What to produce — Give the number of lines containing "blue" in this listing, with no other words.

Material for this task —
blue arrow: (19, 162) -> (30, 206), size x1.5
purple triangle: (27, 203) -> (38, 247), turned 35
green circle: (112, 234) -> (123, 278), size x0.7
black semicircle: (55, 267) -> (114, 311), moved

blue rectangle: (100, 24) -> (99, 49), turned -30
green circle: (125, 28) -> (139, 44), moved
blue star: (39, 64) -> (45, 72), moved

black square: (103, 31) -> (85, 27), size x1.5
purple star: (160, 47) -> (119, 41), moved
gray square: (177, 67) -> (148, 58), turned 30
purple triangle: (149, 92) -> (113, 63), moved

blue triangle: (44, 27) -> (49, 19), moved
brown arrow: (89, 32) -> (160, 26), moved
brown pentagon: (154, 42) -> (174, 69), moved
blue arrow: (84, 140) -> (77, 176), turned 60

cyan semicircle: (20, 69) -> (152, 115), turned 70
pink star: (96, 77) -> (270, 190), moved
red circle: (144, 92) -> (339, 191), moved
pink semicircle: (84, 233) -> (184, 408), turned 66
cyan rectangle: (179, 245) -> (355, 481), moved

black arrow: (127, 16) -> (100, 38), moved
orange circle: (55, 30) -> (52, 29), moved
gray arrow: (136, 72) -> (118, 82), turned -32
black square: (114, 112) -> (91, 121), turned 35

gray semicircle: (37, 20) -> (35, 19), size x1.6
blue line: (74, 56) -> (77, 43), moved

* * *

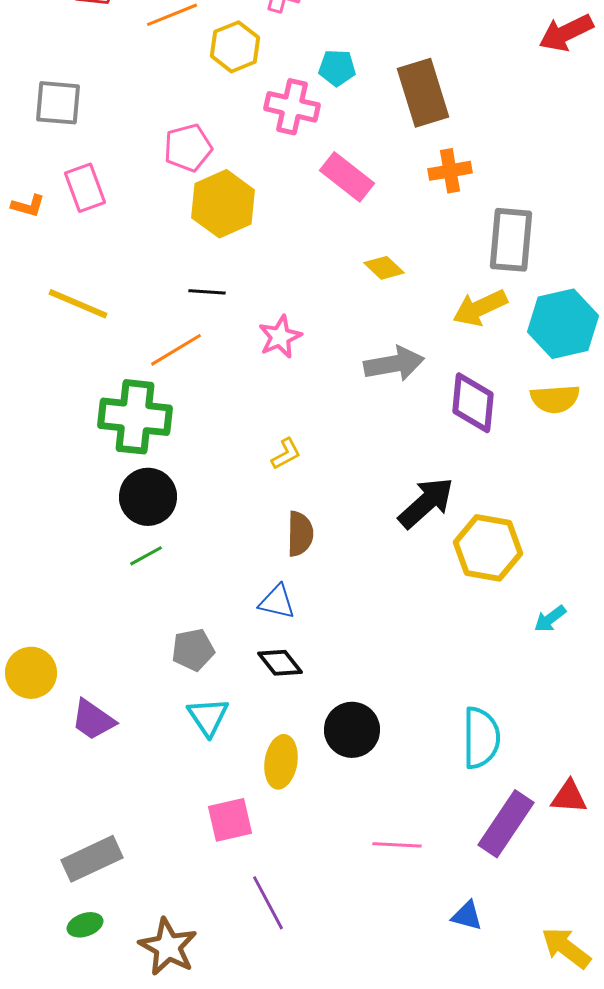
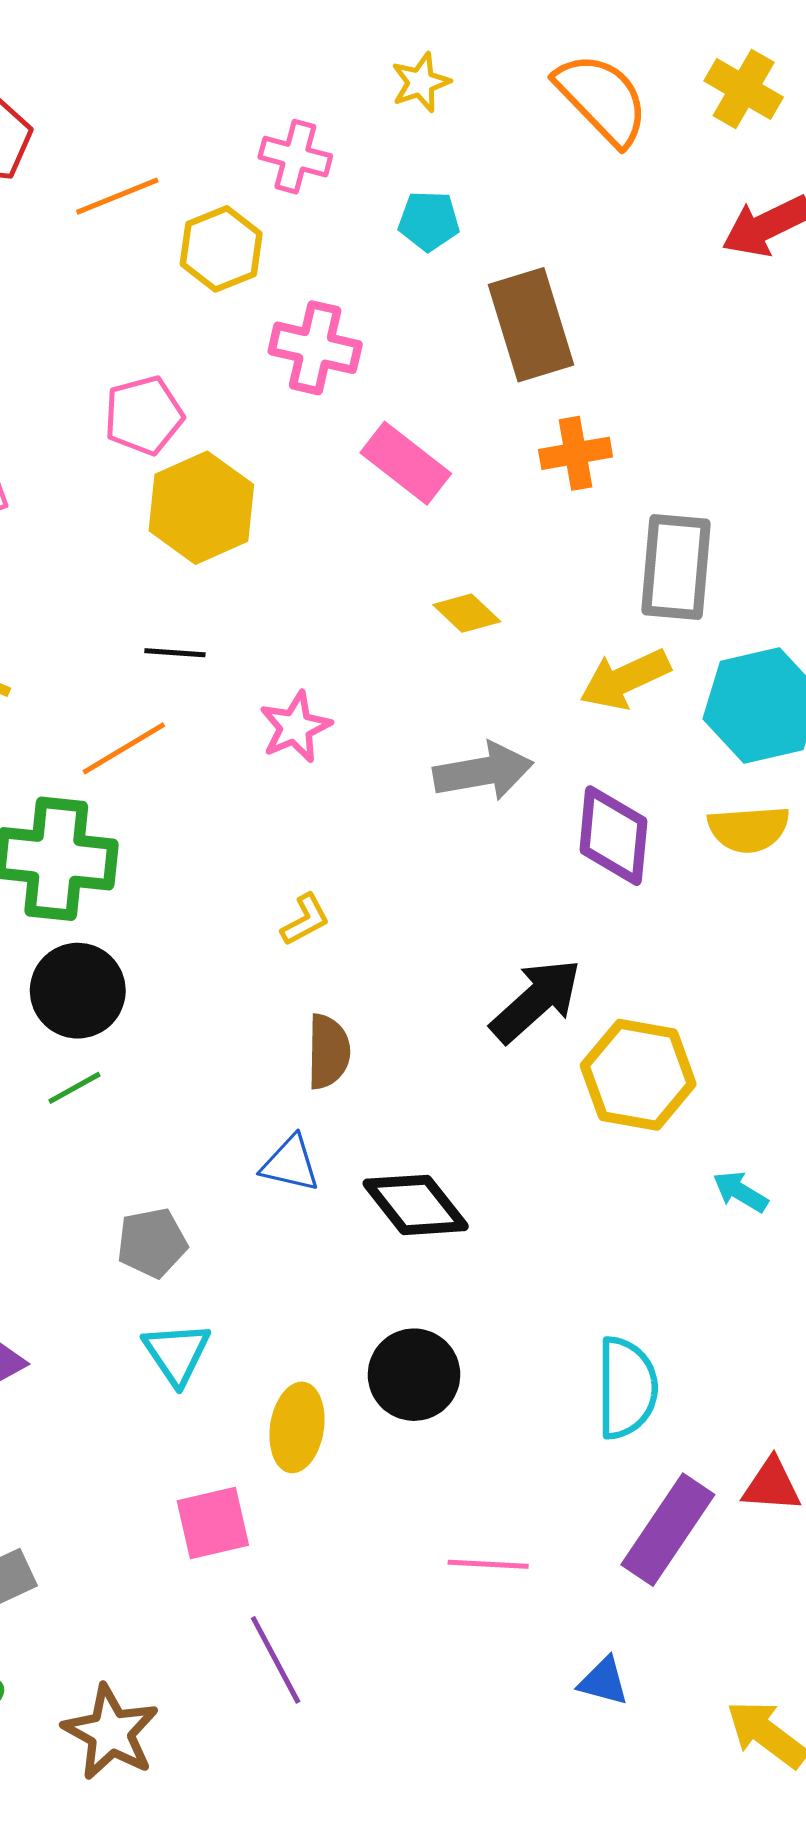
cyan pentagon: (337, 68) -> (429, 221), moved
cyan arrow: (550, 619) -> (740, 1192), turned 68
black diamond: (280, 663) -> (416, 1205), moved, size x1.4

Answer to the problem — 6